● **Goal of the exercise**
What lines in the following entries hold the word "pink"? Copy each one.

(Stepwise shape edit descriptions)
►
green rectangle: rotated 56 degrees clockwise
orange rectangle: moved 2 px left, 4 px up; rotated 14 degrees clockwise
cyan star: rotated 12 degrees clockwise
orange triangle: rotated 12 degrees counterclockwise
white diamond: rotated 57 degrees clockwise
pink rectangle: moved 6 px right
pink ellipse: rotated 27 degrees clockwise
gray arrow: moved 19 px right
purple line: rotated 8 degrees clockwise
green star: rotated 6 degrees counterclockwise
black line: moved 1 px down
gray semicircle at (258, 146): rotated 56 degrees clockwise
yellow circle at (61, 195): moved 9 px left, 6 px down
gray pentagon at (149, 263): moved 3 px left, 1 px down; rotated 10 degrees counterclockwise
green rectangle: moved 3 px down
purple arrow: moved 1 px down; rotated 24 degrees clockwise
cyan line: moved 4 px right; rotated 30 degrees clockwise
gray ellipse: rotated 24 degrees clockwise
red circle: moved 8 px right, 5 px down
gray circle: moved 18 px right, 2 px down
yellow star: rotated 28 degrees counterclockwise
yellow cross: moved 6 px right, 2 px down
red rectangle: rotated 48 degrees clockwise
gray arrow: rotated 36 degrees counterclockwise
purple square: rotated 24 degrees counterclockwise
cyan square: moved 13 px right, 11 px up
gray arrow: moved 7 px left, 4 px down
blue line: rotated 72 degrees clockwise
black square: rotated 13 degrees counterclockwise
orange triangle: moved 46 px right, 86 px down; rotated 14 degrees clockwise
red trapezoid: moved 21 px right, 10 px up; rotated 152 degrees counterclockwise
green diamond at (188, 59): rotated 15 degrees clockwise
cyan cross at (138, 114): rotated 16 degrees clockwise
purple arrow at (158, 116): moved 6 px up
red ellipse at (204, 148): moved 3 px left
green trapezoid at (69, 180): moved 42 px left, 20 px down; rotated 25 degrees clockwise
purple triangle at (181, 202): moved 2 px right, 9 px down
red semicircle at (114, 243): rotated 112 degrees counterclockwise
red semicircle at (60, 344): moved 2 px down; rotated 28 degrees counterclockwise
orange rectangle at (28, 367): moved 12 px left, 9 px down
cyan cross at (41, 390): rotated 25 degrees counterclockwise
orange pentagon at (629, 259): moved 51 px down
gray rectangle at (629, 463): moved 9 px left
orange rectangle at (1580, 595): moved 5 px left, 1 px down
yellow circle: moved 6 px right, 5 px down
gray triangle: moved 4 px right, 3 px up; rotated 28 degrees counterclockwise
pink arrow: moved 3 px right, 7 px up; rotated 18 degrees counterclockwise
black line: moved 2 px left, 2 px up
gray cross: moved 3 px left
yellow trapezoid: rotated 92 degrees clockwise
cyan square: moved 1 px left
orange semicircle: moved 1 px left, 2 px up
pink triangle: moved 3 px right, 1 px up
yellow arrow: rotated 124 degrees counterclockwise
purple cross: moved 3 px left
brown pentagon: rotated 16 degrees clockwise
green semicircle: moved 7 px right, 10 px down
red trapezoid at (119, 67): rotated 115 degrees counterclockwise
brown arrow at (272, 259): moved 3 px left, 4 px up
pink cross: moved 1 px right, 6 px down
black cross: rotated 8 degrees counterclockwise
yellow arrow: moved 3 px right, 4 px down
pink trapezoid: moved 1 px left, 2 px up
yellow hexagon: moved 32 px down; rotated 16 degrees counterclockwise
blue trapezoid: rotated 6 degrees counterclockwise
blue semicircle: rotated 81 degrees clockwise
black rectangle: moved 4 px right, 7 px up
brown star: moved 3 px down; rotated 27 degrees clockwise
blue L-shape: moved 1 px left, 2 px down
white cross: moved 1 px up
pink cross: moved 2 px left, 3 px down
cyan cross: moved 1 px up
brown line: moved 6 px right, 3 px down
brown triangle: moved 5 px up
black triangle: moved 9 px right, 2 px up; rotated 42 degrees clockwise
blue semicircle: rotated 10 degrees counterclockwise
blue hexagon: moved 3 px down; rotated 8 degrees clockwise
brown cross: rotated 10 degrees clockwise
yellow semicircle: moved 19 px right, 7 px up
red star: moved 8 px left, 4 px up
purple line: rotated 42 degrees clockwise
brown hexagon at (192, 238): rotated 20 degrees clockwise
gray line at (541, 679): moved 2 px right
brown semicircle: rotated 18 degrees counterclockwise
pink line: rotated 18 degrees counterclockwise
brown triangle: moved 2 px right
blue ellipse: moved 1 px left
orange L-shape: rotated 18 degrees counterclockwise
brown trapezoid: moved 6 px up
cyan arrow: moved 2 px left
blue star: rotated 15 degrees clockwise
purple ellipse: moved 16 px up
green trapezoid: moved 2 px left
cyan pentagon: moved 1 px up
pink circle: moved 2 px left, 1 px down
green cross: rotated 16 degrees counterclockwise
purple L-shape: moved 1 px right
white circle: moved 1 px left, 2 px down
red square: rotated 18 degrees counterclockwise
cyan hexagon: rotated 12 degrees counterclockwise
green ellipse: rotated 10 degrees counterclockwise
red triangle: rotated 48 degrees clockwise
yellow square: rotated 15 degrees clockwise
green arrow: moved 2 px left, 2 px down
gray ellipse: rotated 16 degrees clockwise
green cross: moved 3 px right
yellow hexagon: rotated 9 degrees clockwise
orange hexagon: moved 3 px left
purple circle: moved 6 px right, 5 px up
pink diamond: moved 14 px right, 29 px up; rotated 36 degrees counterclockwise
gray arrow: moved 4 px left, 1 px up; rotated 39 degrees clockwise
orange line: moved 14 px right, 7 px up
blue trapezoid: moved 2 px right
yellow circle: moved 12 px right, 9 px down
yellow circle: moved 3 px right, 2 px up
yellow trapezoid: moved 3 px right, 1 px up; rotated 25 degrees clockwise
◄
● **Response**
pink rectangle: moved 6 px right
pink ellipse: rotated 27 degrees clockwise
pink arrow: moved 3 px right, 7 px up; rotated 18 degrees counterclockwise
pink triangle: moved 3 px right, 1 px up
pink cross: moved 1 px right, 6 px down
pink trapezoid: moved 1 px left, 2 px up
pink cross: moved 2 px left, 3 px down
pink line: rotated 18 degrees counterclockwise
pink circle: moved 2 px left, 1 px down
pink diamond: moved 14 px right, 29 px up; rotated 36 degrees counterclockwise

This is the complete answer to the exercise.